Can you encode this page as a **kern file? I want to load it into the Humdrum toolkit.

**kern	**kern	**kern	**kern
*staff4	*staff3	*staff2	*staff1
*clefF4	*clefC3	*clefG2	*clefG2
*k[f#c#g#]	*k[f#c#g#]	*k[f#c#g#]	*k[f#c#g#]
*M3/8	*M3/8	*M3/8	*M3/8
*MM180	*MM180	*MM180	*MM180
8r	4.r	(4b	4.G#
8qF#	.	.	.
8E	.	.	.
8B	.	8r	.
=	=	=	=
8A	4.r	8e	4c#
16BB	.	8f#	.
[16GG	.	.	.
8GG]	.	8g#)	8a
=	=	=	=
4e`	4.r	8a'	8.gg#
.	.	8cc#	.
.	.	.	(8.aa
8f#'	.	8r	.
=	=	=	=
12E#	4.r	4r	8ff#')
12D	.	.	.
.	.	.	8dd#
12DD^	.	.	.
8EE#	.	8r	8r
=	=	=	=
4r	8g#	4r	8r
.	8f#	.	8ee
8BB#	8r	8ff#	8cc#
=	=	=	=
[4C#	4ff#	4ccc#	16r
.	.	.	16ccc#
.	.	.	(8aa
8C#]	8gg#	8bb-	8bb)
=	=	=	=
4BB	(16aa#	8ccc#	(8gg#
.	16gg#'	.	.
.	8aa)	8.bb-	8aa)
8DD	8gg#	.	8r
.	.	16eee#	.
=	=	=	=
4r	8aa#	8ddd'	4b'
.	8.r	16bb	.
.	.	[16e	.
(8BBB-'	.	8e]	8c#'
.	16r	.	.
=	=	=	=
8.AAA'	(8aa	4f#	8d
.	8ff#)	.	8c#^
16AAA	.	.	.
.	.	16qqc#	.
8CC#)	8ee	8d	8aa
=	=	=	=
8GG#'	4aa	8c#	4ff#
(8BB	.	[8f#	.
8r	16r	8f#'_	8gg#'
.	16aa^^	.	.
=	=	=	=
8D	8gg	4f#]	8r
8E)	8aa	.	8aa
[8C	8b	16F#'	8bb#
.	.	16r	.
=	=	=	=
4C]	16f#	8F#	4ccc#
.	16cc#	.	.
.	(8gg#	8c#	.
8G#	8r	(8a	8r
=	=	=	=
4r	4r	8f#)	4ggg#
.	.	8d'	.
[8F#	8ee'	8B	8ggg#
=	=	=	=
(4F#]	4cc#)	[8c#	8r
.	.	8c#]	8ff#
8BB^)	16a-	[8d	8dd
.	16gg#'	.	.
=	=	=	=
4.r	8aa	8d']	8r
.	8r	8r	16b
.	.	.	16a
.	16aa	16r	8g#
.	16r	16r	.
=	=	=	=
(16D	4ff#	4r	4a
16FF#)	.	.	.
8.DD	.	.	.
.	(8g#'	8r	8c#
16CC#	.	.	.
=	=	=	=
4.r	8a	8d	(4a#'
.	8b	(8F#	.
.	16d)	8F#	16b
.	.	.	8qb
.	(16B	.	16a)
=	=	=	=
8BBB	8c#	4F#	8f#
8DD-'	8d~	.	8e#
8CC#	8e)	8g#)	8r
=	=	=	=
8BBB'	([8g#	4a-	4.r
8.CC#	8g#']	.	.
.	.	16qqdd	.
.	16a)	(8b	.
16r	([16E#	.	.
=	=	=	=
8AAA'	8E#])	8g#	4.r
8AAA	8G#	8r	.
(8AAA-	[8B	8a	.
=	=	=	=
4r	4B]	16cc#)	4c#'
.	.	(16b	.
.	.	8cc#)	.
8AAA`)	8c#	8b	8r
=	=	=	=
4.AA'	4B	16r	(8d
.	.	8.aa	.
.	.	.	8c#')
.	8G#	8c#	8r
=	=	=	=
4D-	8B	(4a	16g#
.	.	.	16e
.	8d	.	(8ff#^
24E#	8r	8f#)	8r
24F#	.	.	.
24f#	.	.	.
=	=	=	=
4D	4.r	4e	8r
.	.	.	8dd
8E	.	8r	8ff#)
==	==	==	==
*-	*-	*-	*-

────────────────────

Reproduce every line above, from the first through the last, character for character.

Can you encode this page as a **kern file? I want to load it into the Humdrum toolkit.

**kern	**kern	**kern	**kern
*staff4	*staff3	*staff2	*staff1
*clefF4	*clefC3	*clefG2	*clefG2
*k[f#c#g#]	*k[f#c#g#]	*k[f#c#g#]	*k[f#c#g#]
*M3/8	*M3/8	*M3/8	*M3/8
*MM180	*MM180	*MM180	*MM180
8r	4.r	(4b	4.G#
8qF#	.	.	.
8E	.	.	.
8B	.	8r	.
=	=	=	=
8A	4.r	8e	4c#
16BB	.	8f#	.
[16GG	.	.	.
8GG]	.	8g#)	8a
=	=	=	=
4e`	4.r	8a'	8.gg#
.	.	8cc#	.
.	.	.	(8.aa
8f#'	.	8r	.
=	=	=	=
12E#	4.r	4r	8ff#')
12D	.	.	.
.	.	.	8dd#
12DD^	.	.	.
8EE#	.	8r	8r
=	=	=	=
4r	8g#	4r	8r
.	8f#	.	8ee
8BB#	8r	8ff#	8cc#
=	=	=	=
[4C#	4ff#	4ccc#	16r
.	.	.	16ccc#
.	.	.	(8aa
8C#]	8gg#	8bb-	8bb)
=	=	=	=
4BB	(16aa#	8ccc#	(8gg#
.	16gg#'	.	.
.	8aa)	8.bb-	8aa)
8DD	8gg#	.	8r
.	.	16eee#	.
=	=	=	=
4r	8aa#	8ddd'	4b'
.	8.r	16bb	.
.	.	[16e	.
(8BBB-'	.	8e]	8c#'
.	16r	.	.
=	=	=	=
8.AAA'	(8aa	4f#	8d
.	8ff#)	.	8c#^
16AAA	.	.	.
.	.	16qqc#	.
8CC#)	8ee	8d	8aa
=	=	=	=
8GG#'	4aa	8c#	4ff#
(8BB	.	[8f#	.
8r	16r	8f#'_	8gg#'
.	16aa^^	.	.
=	=	=	=
8D	8gg	4f#]	8r
8E)	8aa	.	8aa
[8C	8b	16F#'	8bb#
.	.	16r	.
=	=	=	=
4C]	16f#	8F#	4ccc#
.	16cc#	.	.
.	(8gg#	8c#	.
8G#	8r	(8a	8r
=	=	=	=
4r	4r	8f#)	4ggg#
.	.	8d'	.
[8F#	8ee'	8B	8ggg#
=	=	=	=
(4F#]	4cc#)	[8c#	8r
.	.	8c#]	8ff#
8BB^)	16a-	[8d	8dd
.	16gg#'	.	.
=	=	=	=
4.r	8aa	8d']	8r
.	8r	8r	16b
.	.	.	16a
.	16aa	16r	8g#
.	16r	16r	.
=	=	=	=
(16D	4ff#	4r	4a
16FF#)	.	.	.
8.DD	.	.	.
.	(8g#'	8r	8c#
16CC#	.	.	.
=	=	=	=
4.r	8a	8d	(4a#'
.	8b	(8F#	.
.	16d)	8F#	16b
.	.	.	8qb
.	(16B	.	16a)
=	=	=	=
8BBB	8c#	4F#	8f#
8DD-'	8d~	.	8e#
8CC#	8e)	8g#)	8r
=	=	=	=
8BBB'	([8g#	4a-	4.r
8.CC#	8g#']	.	.
.	.	16qqdd	.
.	16a)	(8b	.
16r	([16E#	.	.
=	=	=	=
8AAA'	8E#])	8g#	4.r
8AAA	8G#	8r	.
(8AAA-	[8B	8a	.
=	=	=	=
4r	4B]	16cc#)	4c#'
.	.	(16b	.
.	.	8cc#)	.
8AAA`)	8c#	8b	8r
=	=	=	=
4.AA'	4B	16r	(8d
.	.	8.aa	.
.	.	.	8c#')
.	8G#	8c#	8r
=	=	=	=
4D-	8B	(4a	16g#
.	.	.	16e
.	8d	.	(8ff#^
24E#	8r	8f#)	8r
24F#	.	.	.
24f#	.	.	.
=	=	=	=
4D	4.r	4e	8r
.	.	.	8dd
8E	.	8r	8ff#)
==	==	==	==
*-	*-	*-	*-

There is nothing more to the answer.